[Start of section]
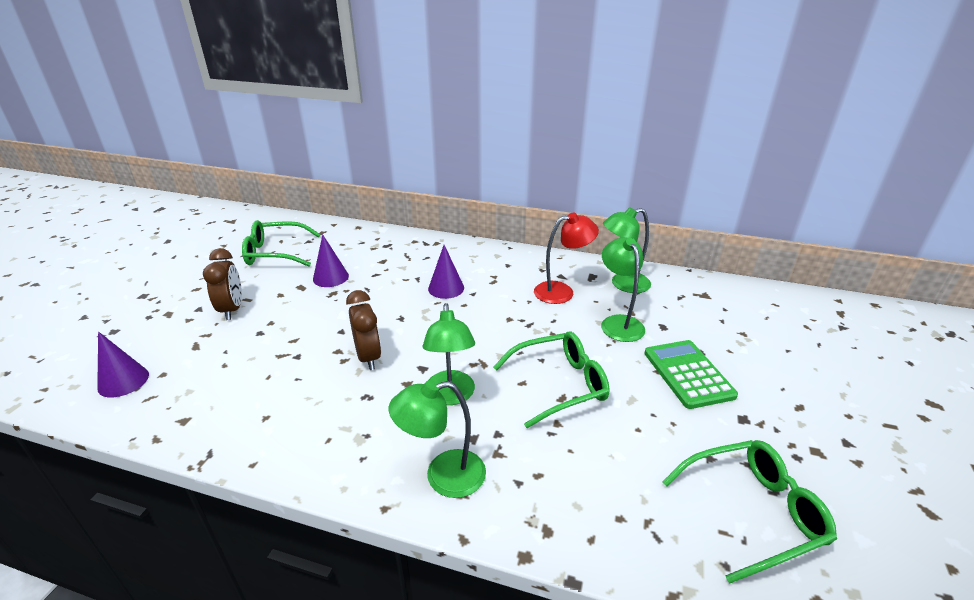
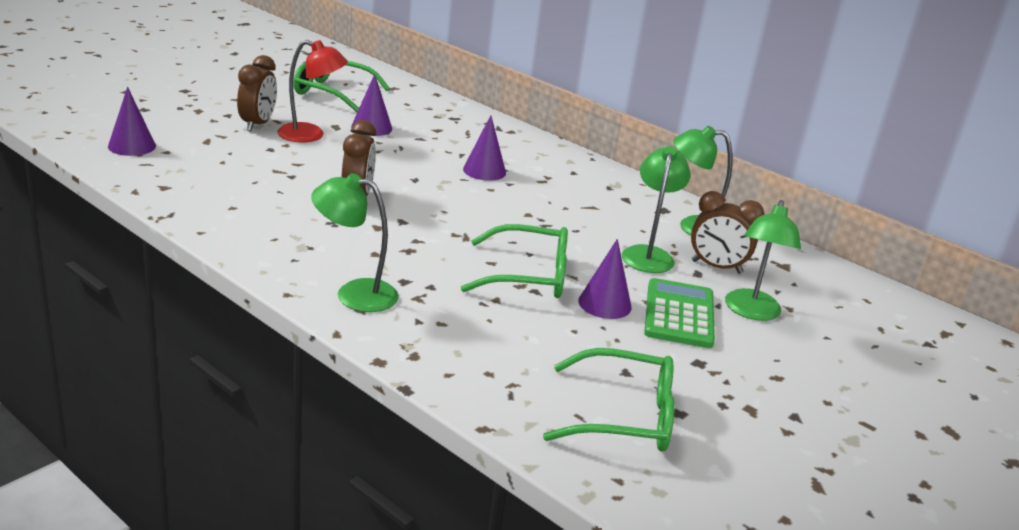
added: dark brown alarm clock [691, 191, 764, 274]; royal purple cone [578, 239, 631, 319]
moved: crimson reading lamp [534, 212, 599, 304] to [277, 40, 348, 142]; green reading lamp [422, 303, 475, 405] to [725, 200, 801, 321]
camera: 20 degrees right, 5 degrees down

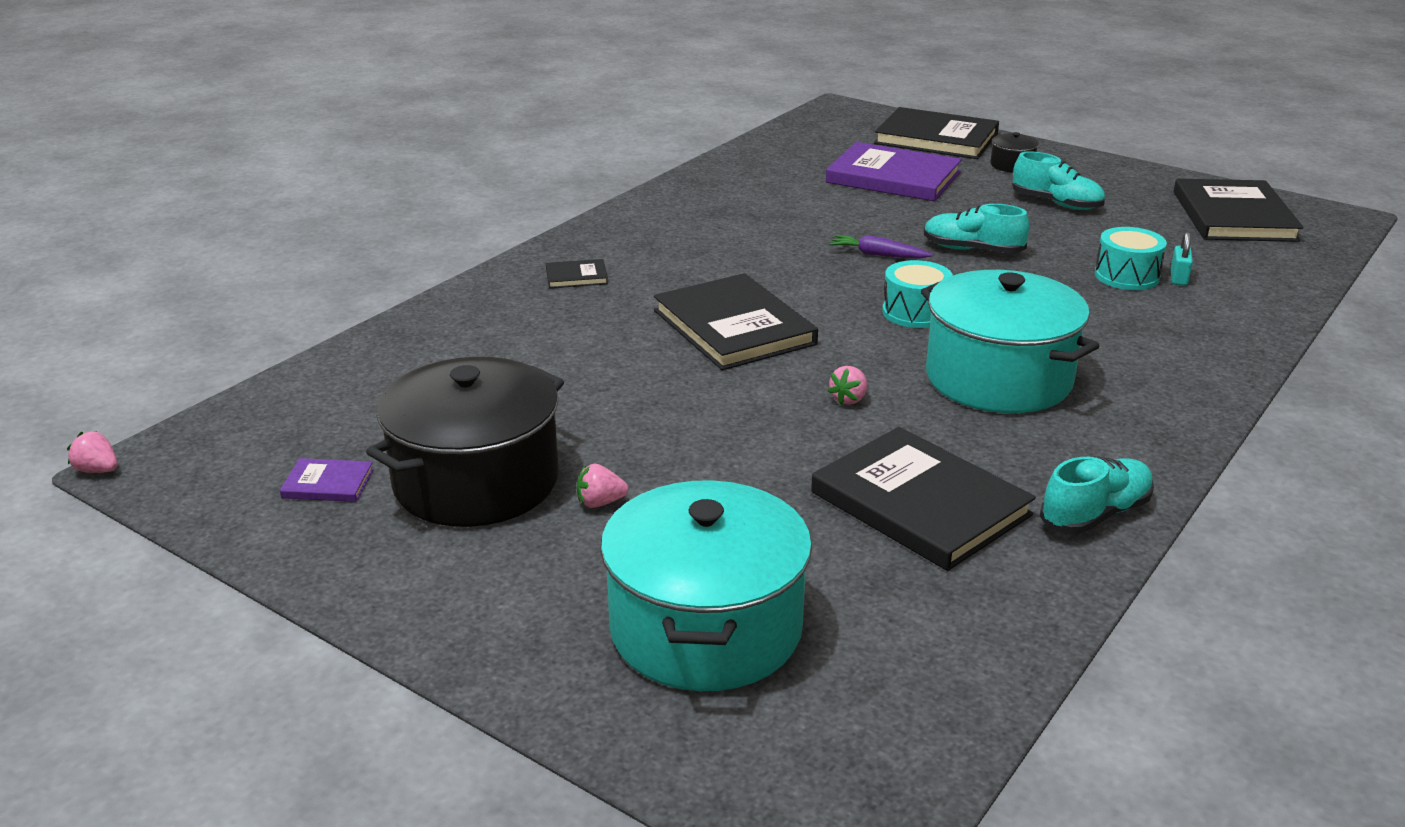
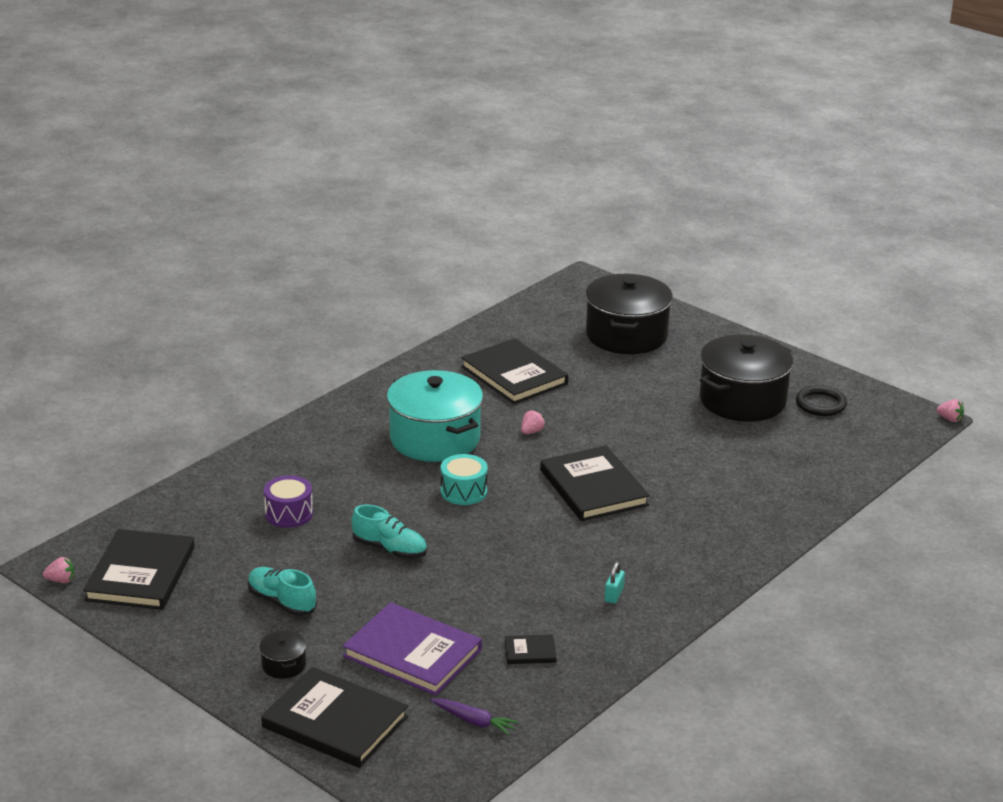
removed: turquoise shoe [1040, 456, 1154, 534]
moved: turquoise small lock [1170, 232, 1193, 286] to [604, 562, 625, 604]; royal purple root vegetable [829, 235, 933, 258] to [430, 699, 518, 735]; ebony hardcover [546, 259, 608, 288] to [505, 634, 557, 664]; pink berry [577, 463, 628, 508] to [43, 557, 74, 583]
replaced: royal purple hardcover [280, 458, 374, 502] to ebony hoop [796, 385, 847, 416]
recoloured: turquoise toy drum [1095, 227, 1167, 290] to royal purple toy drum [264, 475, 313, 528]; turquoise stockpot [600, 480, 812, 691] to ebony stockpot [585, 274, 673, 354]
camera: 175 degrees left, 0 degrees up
[End of section]
What this task involves:
Your answer must be an exact copy of the entries above, with no pictures in it.

Task answer:
added: dark brown alarm clock [691, 191, 764, 274]; royal purple cone [578, 239, 631, 319]
moved: crimson reading lamp [534, 212, 599, 304] to [277, 40, 348, 142]; green reading lamp [422, 303, 475, 405] to [725, 200, 801, 321]
camera: 20 degrees right, 5 degrees down

removed: turquoise shoe [1040, 456, 1154, 534]
moved: turquoise small lock [1170, 232, 1193, 286] to [604, 562, 625, 604]; royal purple root vegetable [829, 235, 933, 258] to [430, 699, 518, 735]; ebony hardcover [546, 259, 608, 288] to [505, 634, 557, 664]; pink berry [577, 463, 628, 508] to [43, 557, 74, 583]
replaced: royal purple hardcover [280, 458, 374, 502] to ebony hoop [796, 385, 847, 416]
recoloured: turquoise toy drum [1095, 227, 1167, 290] to royal purple toy drum [264, 475, 313, 528]; turquoise stockpot [600, 480, 812, 691] to ebony stockpot [585, 274, 673, 354]
camera: 175 degrees left, 0 degrees up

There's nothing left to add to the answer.